• Exercise brief
Find every line in the data below that contains the string "override", and copy each of those lines. Case counts.

• Extracted entries

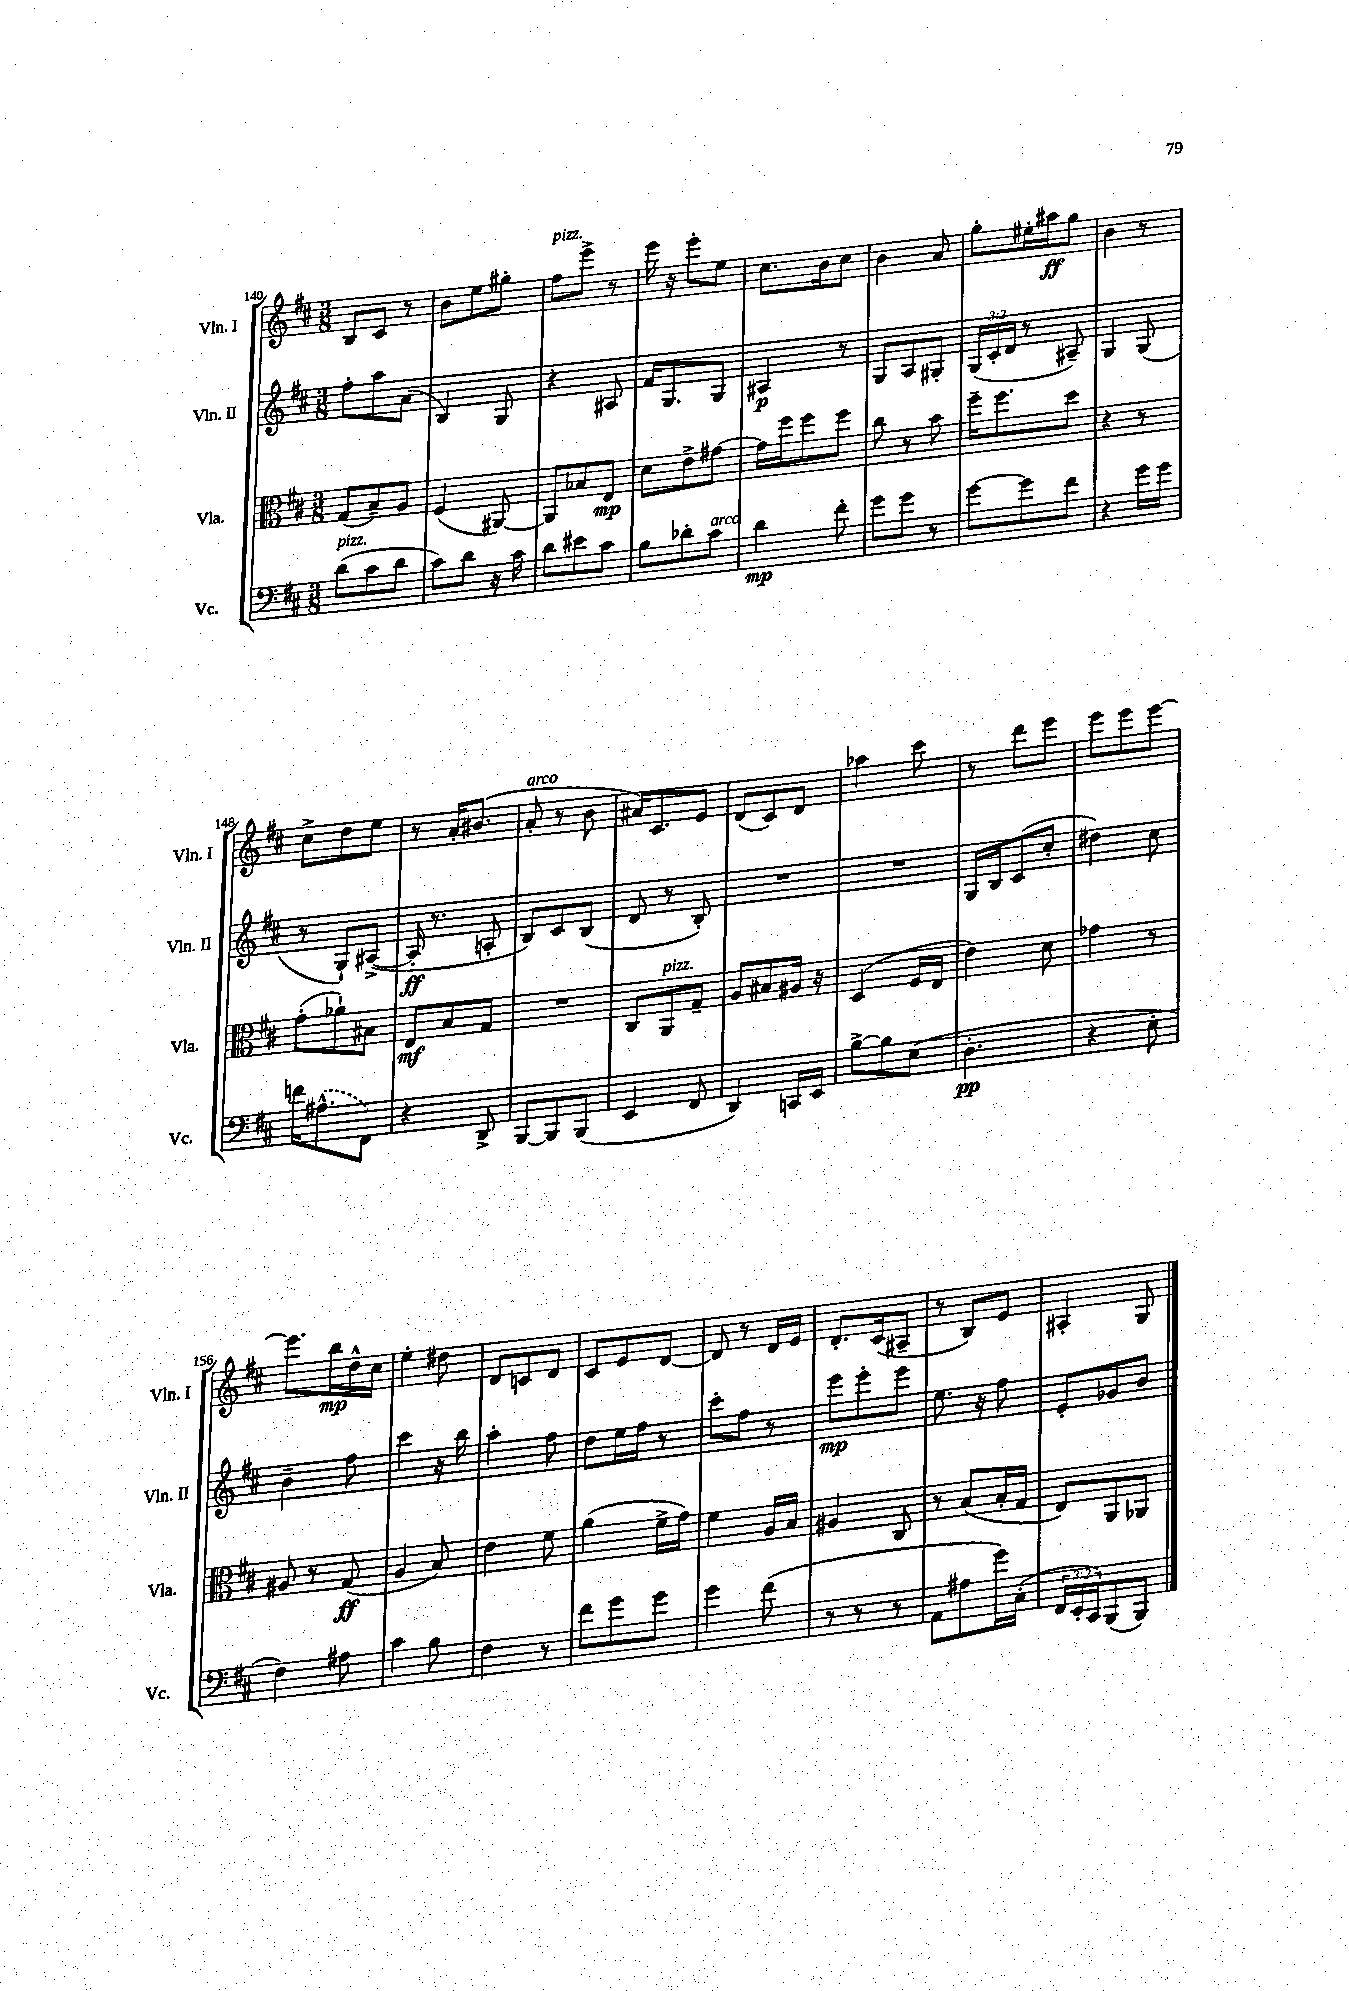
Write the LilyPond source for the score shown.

<<
\new StaffGroup <<
\new Staff = "s0" \with { instrumentName = "Vln. I" shortInstrumentName = "Vln. I" } {
    \clef treble \key d \major \numericTimeSignature \time 3/8
    b8 cis'8 r8 |
    b'8 e''8 gis''8-. |
    fis''8^\markup { \italic "pizz." } e'''8-> r8 |
    e'''16 r16 e'''8-. e''8 |
    cis''8. b'16 cis''8 |
    b'4 a'8 |
    g''8-. eis''16-. ais''16\ff g''8 |
    b'4 r8 |
    cis''8-> d''8 e''8 |
    r8 a'16-. bis'8.( |
    a'8-.^\markup { \italic "arco" } r8 b'8 |
    ais'16) cis'8. e'8 |
    d'8( cis'8) d'8 |
    aes''4 cis'''8 |
    r8 d'''8 e'''8 |
    e'''8 e'''8 e'''8~ |
    e'''8. b''16\mp d''16-^ cis''16 |
    e''4-. dis''8 |
    d'8 c'8 d'8 |
    cis'8 e'8 d'8~ |
    d'8 r8 d'16 e'16 |
    d'8.-. cis'16( ais8-- |
    r8 b8) e'8 |
    ais4-. g8 \bar "|." |
}
\new Staff = "s1" \with { instrumentName = "Vln. II" shortInstrumentName = "Vln. II" } {
    \clef treble \key d \major \numericTimeSignature \time 3/8 \override Staff.TupletNumber.text = #tuplet-number::calc-fraction-text
    fis''8-. a''8 a'8( |
    b4) g8 |
    r4 ais8 |
    fis'16 g8. g8 |
    ais4\p r8 |
    g8 a8 gis8-. |
    \tuplet 3/2 { g16( cis'16-. d'16 } r8 ais8--) |
    g4 g8( |
    r8 g8-!) ais8~->( |
    ais16-.\ff r8. a8-. |
    b8) cis'8 b8( |
    d'8 r8 b8-.) |
    R4. |
    R4. |
    g16 b16 cis'8( cis''8-. |
    dis''4) cis''8 |
    b'4-- fis''8 |
    cis'''4 r16 b''16 |
    a''4-. fis''8 |
    d''8 e''16 fis''16 r8 |
    cis'''8-. fis''8 r8 |
    e'''8\mp e'''8-. e'''8 |
    e''8. r16 fis''8 |
    e'8-. ges'8 b'8 \bar "|." |
}
\new Staff = "s2" \with { instrumentName = "Vla." shortInstrumentName = "Vla." } {
    \clef alto \key d \major \numericTimeSignature \time 3/8
    g8( b8--) a8 |
    fis4( ais,8~) |
    ais,8 bes8 e8\mp |
    d'8 e'8-> gis'8~ |
    gis'16 fis''16 fis''8 fis''8 |
    cis''8 r8 b'8 |
    fis''16-- fis''8. d''8 |
    r4 r8 |
    g'8-.( aes'8-!) bis8 |
    e8\mf b8 g8 |
    R4. |
    cis8 a,8^\markup { \italic "pizz." } g8-- |
    a8 bis8 ais16 r16 |
    d4( fis16 e16 |
    e'4) d'8 |
    ges'4 r8 |
    ais8 r8 g8\ff( |
    a4 b8) |
    e'4 fis'8 |
    a'4( fis'16-> g'16) |
    fis'4 a16 b16 |
    ais4 cis8 |
    r8 b8( b16-. g16 |
    e8) a,8 aes,8 \bar "|." |
}
\new Staff = "s3" \with { instrumentName = "Vc." shortInstrumentName = "Vc." } {
    \clef bass \key d \major \numericTimeSignature \time 3/8 \override Staff.TupletNumber.text = #tuplet-number::calc-fraction-text
    d'8^\markup { \italic "pizz." }( cis'8 d'8 |
    cis'8) d'8 r16 cis'16 |
    d'8 eis'8 cis'8 |
    b8 des'8-. cis'8^\markup { \italic "arco" } |
    d'4\mp fis'8-. |
    g'8 g'8 r8 |
    g'8~ g'8 fis'8 |
    r4 g'16 g'16 |
    f'16 \once \slurDashed ais8.-^( fis,8) |
    r4 d,8-> |
    b,,8~ b,,8 b,,8( |
    e,4 fis,8 |
    d,4) c,16 e,16 |
    b8~-> b8 e8( |
    d4.-.\pp |
    r4 e8-. |
    fis4) ais8 |
    cis'4 b8 |
    fis4 r8 |
    fis'8 g'8 g'8 |
    g'4 fis'8( |
    r8 r8 r8 |
    a,8 ais8 g'16) cis16-.( |
    \tuplet 3/2 { fis,16 e,16-. cis,16) } b,,8( b,,8) \bar "|." |
}
>>
>>
\layout { \context { \Score currentBarNumber = #140 } }
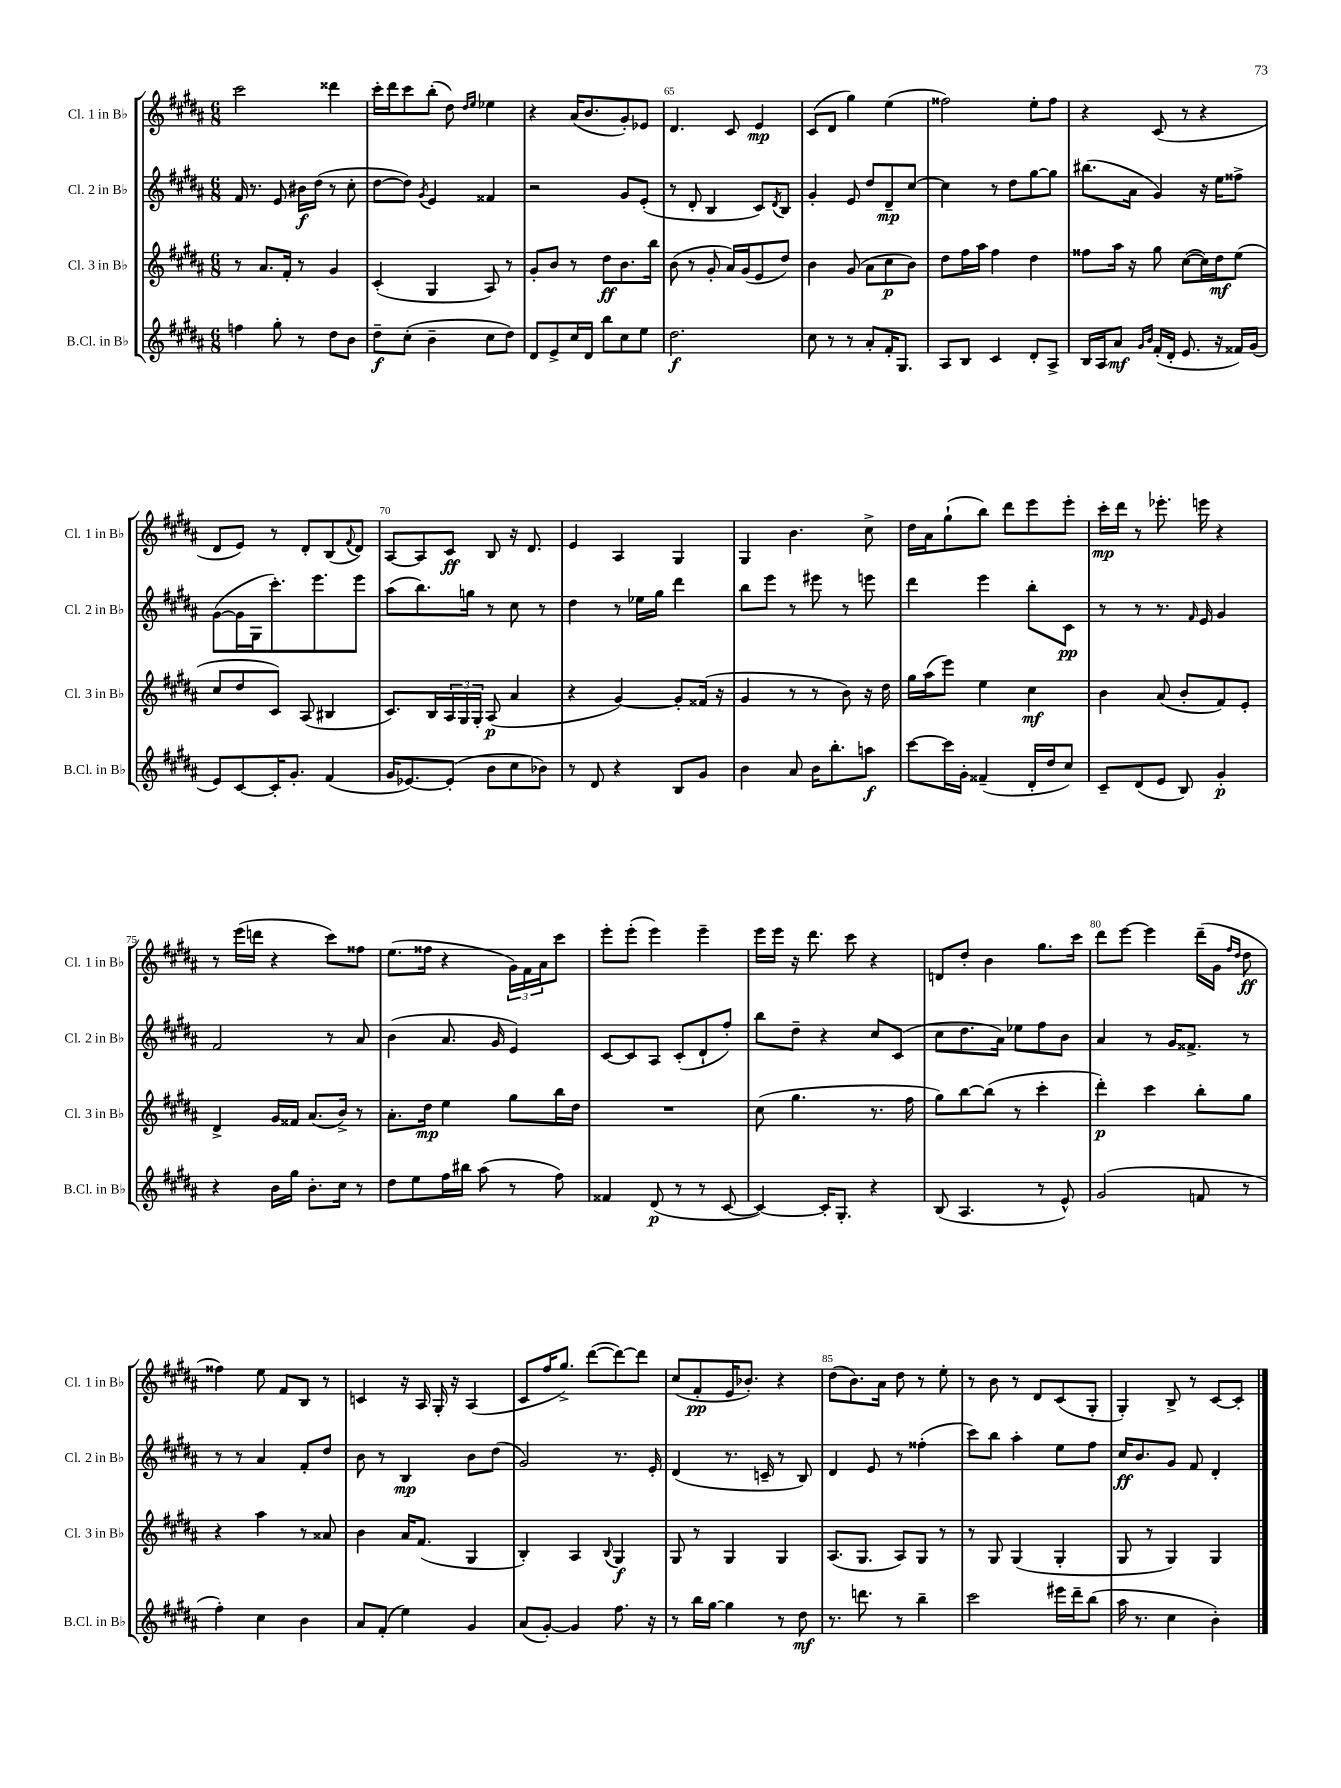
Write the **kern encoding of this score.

**kern	**kern	**kern	**kern
*staff4	*staff3	*staff2	*staff1
*clefG2	*clefG2	*clefG2	*clefG2
*k[f#c#g#d#a#]	*k[f#c#g#d#a#]	*k[f#c#g#d#a#]	*k[f#c#g#d#a#]
*M6/8	*M6/8	*M6/8	*M6/8
4ff	8r	16f#	2ccc#
.	.	8.r	.
.	8.a#	.	.
8gg#'	.	8e	.
.	16f#'	.	.
8r	8r	16b#	.
.	.	(16dd#	.
8dd#	4g#	8r	4ddd##
8b	.	8cc#'	.
=	=	=	=
8dd#~	(4c#'	[8dd#	16ccc#'
.	.	.	16ddd#
(8cc#'	.	8dd#])	8ccc#
.	.	8qg#	.
4b~	4G#	4e	(8bb'
.	.	.	8dd#)
.	.	.	16qqdd#
.	.	.	16qqee
8cc#	8A#)	4f##	4ee-
8dd#)	8r	.	.
=	=	=	=
8d#	8g#'	2r	4r
8e^	8b	.	.
16cc#	8r	.	(16a#
16d#	.	.	8.b
8bb	8dd#	.	.
8cc#	8.b	8g#	8g#')
8ee	.	(8e'	8e-
.	16bb	.	.
=	=	=	=
2.dd#	(8b	8r	4.d#
.	8r	8d#'	.
.	8g#'	4B	.
.	16a#)	.	8c#
.	(16g#	.	.
.	8e	8c#)	4e
.	.	8qd#	.
.	8dd#)	8B	.
=	=	=	=
8cc#	4b	4g#'	(8c#
8r	.	.	8d#
8r	(8g#	8e	4gg#)
8a#'	8a#	8dd#	.
16f#'	8cc#	8d#~	(4ee
8.G#	.	.	.
.	8b)	[8cc#	.
=	=	=	=
8A#	8dd#	4cc#]	2ff##)
8B	16ff#	.	.
.	16aa#	.	.
4c#	4ff#	8r	.
.	.	8dd#	.
8d#'	4dd#	[8gg#	8ee'
8A#^	.	8gg#]	8ff##
=	=	=	=
16B	8ff##	(8.bb#	4r
16A#	.	.	.
8a#	16aa#	.	.
.	16r	16a#	.
16qqg#	.	.	.
16qqb	.	.	.
(16f#'	8gg#	4g#)	(8c#
16d#'	.	.	.
8.e	([8cc#	.	8r
.	16cc#])	16r	4r
16r	16dd#	16ee	.
16f##)	(8ee	8ff##^	.
(16g#	.	.	.
=	=	=	=
8e)	8cc#	([8g#	8d#
[8c#	8dd#	16g#]	8e)
.	.	16G#	.
16c#']	8c#)	8.ccc#')	8r
8.g#'	.	.	.
.	(8A#	.	8d#'
.	.	8.eee	.
(4f#	4B#	.	(8B
.	.	.	8qqf#
.	.	8eee	8d#)
=	=	=	=
16g#	8.c#)	(8aa#	[8A#
[8.e-)	.	.	.
.	.	8.bb)	8A#]
.	16B	.	.
(8e-']	24A#	.	8c#
.	24G#	.	.
.	.	16gg	.
.	24G#'	.	.
8b	(8A#	8r	8B
8cc#	4a#	8cc#	16r
.	.	.	8.d#
8b-)	.	8r	.
=	=	=	=
8r	4r	4dd#	4e
8d#	.	.	.
4r	[4g#)	8r	4A#
.	.	16ee-	.
.	.	16gg#	.
8B	8g#']	4ddd#	4G#
8g#	(16f##	.	.
.	16r	.	.
=	=	=	=
4b	4g#	8bb	4G#
.	.	8eee	.
8a#	8r	8r	4.b
16b	8r	8eee#	.
8.bb'	.	.	.
.	8b)	8r	.
8aa	16r	8eee	8cc#^
.	16dd#	.	.
=	=	=	=
[8ccc#	16gg#	4ddd#	16dd#
.	(16aa#	.	16a#
16ccc#]	8eee)	.	(8gg#`
16g#'	.	.	.
(4f##~	4ee	4eee	8bb)
.	.	.	8ddd#
16d#'	4cc#	8bb'	8eee
16dd#	.	.	.
8cc#)	.	8c#	8eee'
=	=	=	=
8c#~	4b	8r	16ccc#'
.	.	.	16ddd#
(8d#	.	8r	8r
8e	(8a#	8.r	8.eee-'
8B)	8b'	.	.
.	.	16qqf#	.
.	.	16e	16eee
4g#'	8f#)	4g#	4r
.	8e'	.	.
=	=	=	=
4r	4d#^	2f#	8r
.	.	.	(16eee
.	.	.	16ddd
16b	16g#	.	4r
16gg#	16f##	.	.
8.b'	(8.a#	.	.
.	.	8r	8ccc#)
16cc#	16b^)	.	.
8r	8r	8a#	8ff##
=	=	=	=
8dd#	8.a#'	(4b	(8.ee
8ee	.	.	.
.	16dd#	.	16ff##
16ff#	4ee	8.a#	4r
16bb#	.	.	.
(8aa#	.	.	.
.	.	16g#	.
8r	8gg#	4e)	24g#)
.	.	.	24f#
.	.	.	24a#
8ff#)	16bb	.	8ccc#
.	16dd#	.	.
=	=	=	=
4f##	2.r	[8c#	8eee'
.	.	8c#]	(8eee'
(8d#	.	8A#	4eee)
8r	.	(8c#'	.
8r	.	8d#`	4eee~
[8c#	.	8ff#')	.
=	=	=	=
4c#_)	(8cc#	8bb	16eee
.	.	.	16eee
.	4.gg#	8dd#~	16r
.	.	.	8.ddd#
16c#']	.	4r	.
8.G#'	.	.	.
.	.	.	8ccc#
4r	8.r	8cc#	4r
.	.	(8c#	.
.	16ff#	.	.
=	=	=	=
(8B	8gg#)	8cc#	8d
4.A#	[8bb	8.dd#	8dd#'
.	(8bb]	.	4b
.	.	16a#)	.
.	8r	8ee-	.
8r	4ccc#'	8ff#	8.gg#
8e^^)	.	8b	.
.	.	.	16ccc#
=	=	=	=
(2g#	4ddd#')	4a#	8ddd#
.	.	.	[8eee
.	4ccc#	8r	4eee]
.	.	16g#	.
.	.	8.f##^	.
8f	8bb'	.	(16ddd#~
.	.	.	16g#
.	.	.	16qqff#
.	.	.	16qqdd#
8r	8gg#	8r	8dd#
=	=	=	=
4ff#')	4r	8r	4ff##)
.	.	8r	.
4cc#	4aa#	4a#	8ee
.	.	.	8f#
4b	8r	8f#'	8B
.	8a##	8dd#	8r
=	=	=	=
8a#	4b	8b	4c
(8f#'	.	8r	.
4ee)	16a#	4B	16r
.	(8.f#	.	16A#
.	.	.	16G#'
.	.	.	16r
4g#	4G#	8b	(4A#
.	.	(8dd#	.
=	=	=	=
(8a#	4B')	2g#)	8c#
[8g#')	.	.	16ff#
.	.	.	8.gg#^)
4g#]	4A#	.	.
.	.	.	([8ddd#
.	8qqB	.	.
8.ff#	4G#	8.r	8ddd#_)
.	.	.	8ddd#]
16r	.	16e'	.
=	=	=	=
8r	8G#	(4d#	(8cc#
16bb	8r	.	8f#'
[16gg#	.	.	.
4gg#]	4G#	8.r	16e
.	.	.	8.b-')
.	.	16c~	.
8r	4G#	8r	4r
8dd#	.	8B)	.
=	=	=	=
8.r	(8.A#	4d#	(8dd#
.	.	.	8.b)
8.ddd	8.G#	.	.
.	.	8e	.
.	.	.	16a#
8r	8A#)	8r	8dd#
4bb~	8G#	(4ff##'	8r
.	8r	.	8ee'
=	=	=	=
2ccc#	8r	8ccc#)	8r
.	8G#	8bb	8b
.	(4G#	4aa#'	8r
.	.	.	8d#
16eee#	4G#'	8ee	(8c#
16ddd#~	.	.	.
(8bb	.	8ff#	8G#'
=	=	=	=
16aa#	8G#	16cc#	4G#')
8.r	.	8.b	.
.	8r	.	.
4cc#	4G#)	8g#	8B^
.	.	8f#	8r
4b')	4G#	4d#'	[8c#
.	.	.	8c#']
==	==	==	==
*-	*-	*-	*-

• Correct answer
    \clef treble \key d \major \numericTimeSignature \time 3/8 \override Staff.TupletNumber.text = #tuplet-number::calc-fraction-text
    \clef bass \key d \major \numericTimeSignature \time 3/8 \override Staff.TupletNumber.text = #tuplet-number::calc-fraction-text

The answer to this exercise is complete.